Work request:
Go through the data below and copy it exactly, skipping every picture.

--- The data Enclosed Below ---

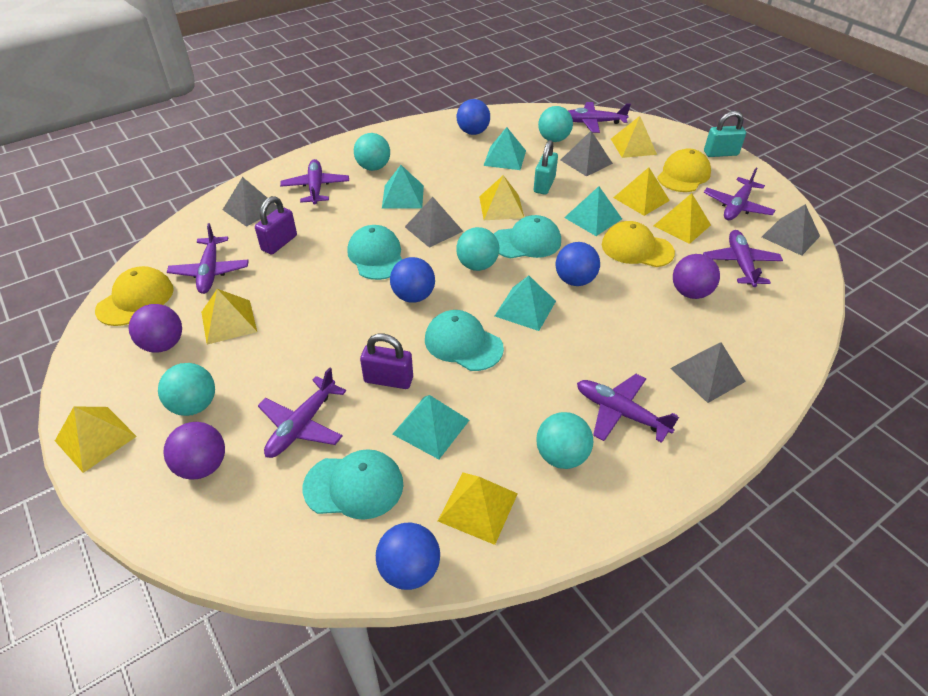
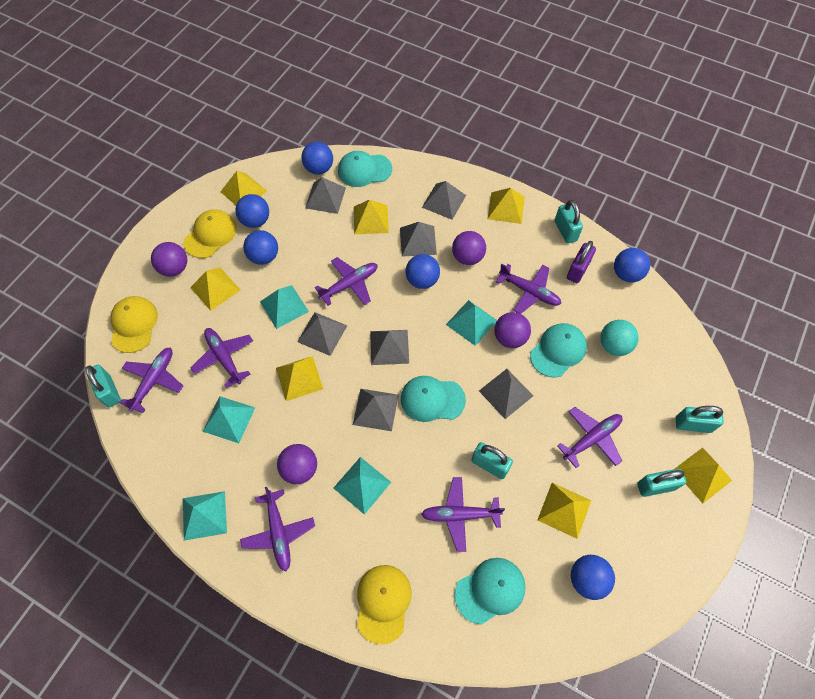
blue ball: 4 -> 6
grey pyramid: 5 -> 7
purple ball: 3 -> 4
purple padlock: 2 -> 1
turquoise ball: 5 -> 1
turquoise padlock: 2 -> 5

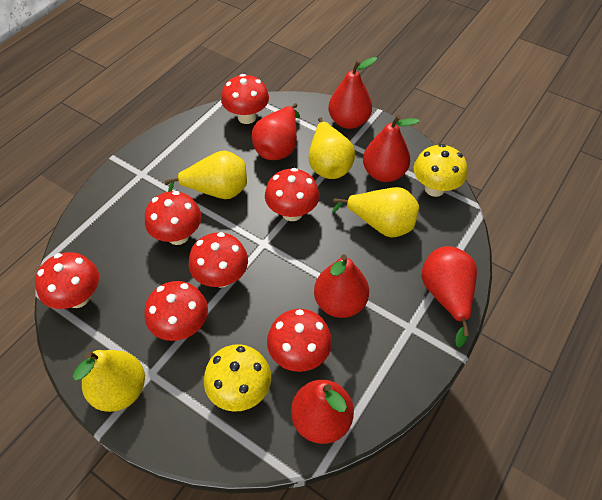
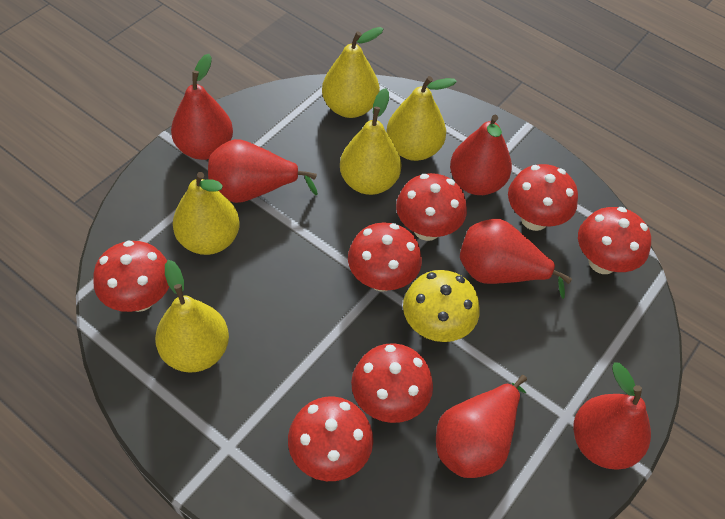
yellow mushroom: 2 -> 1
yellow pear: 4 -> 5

--- End of Enclosed The data ---

Answer below:
blue ball: 4 -> 6
grey pyramid: 5 -> 7
purple ball: 3 -> 4
purple padlock: 2 -> 1
turquoise ball: 5 -> 1
turquoise padlock: 2 -> 5

yellow mushroom: 2 -> 1
yellow pear: 4 -> 5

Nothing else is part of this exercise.